(Before-and-after object lists)
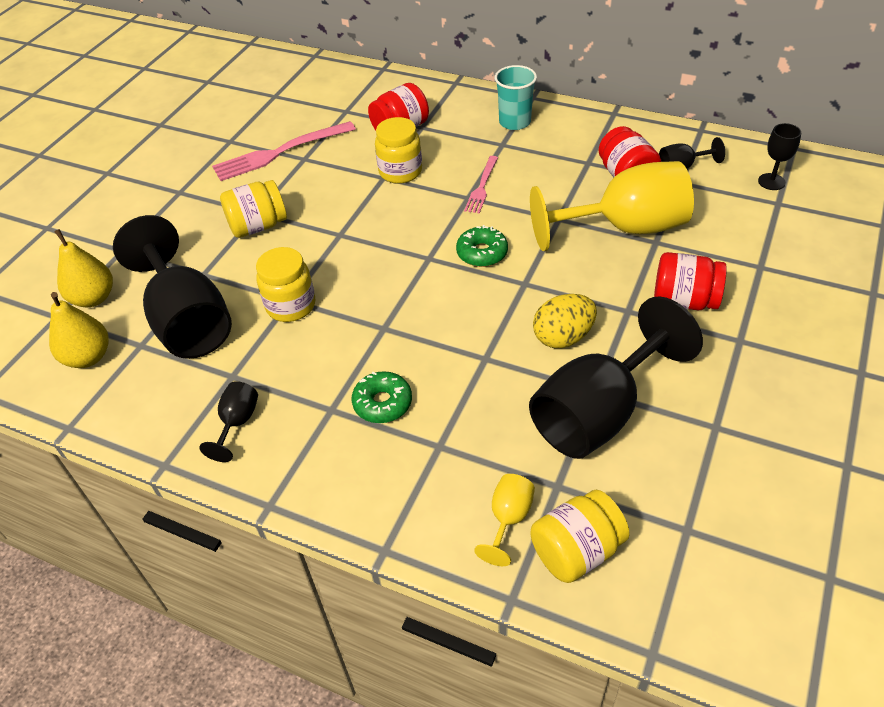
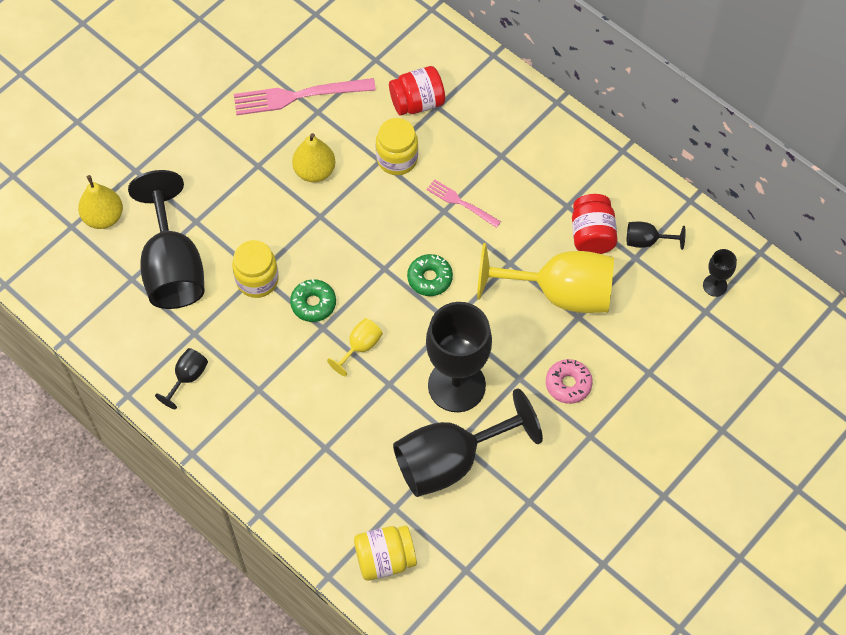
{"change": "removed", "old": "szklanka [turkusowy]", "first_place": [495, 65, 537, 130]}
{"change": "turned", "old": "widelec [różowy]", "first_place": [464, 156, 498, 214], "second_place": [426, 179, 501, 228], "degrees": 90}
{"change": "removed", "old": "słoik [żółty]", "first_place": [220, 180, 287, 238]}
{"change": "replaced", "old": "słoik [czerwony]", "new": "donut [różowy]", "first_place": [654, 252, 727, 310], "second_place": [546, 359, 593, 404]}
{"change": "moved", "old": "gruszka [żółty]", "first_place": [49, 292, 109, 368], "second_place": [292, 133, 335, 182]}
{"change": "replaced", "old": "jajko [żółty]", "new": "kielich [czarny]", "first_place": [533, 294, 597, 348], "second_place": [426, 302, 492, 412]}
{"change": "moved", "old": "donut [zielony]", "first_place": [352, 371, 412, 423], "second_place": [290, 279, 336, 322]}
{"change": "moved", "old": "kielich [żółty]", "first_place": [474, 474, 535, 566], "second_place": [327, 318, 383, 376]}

_Task goal_. Once the pictures are removed, print all the remaining data exactly as it stands.

_Output of the exercise_.
{"change": "removed", "old": "szklanka [turkusowy]", "first_place": [495, 65, 537, 130]}
{"change": "turned", "old": "widelec [różowy]", "first_place": [464, 156, 498, 214], "second_place": [426, 179, 501, 228], "degrees": 90}
{"change": "removed", "old": "słoik [żółty]", "first_place": [220, 180, 287, 238]}
{"change": "replaced", "old": "słoik [czerwony]", "new": "donut [różowy]", "first_place": [654, 252, 727, 310], "second_place": [546, 359, 593, 404]}
{"change": "moved", "old": "gruszka [żółty]", "first_place": [49, 292, 109, 368], "second_place": [292, 133, 335, 182]}
{"change": "replaced", "old": "jajko [żółty]", "new": "kielich [czarny]", "first_place": [533, 294, 597, 348], "second_place": [426, 302, 492, 412]}
{"change": "moved", "old": "donut [zielony]", "first_place": [352, 371, 412, 423], "second_place": [290, 279, 336, 322]}
{"change": "moved", "old": "kielich [żółty]", "first_place": [474, 474, 535, 566], "second_place": [327, 318, 383, 376]}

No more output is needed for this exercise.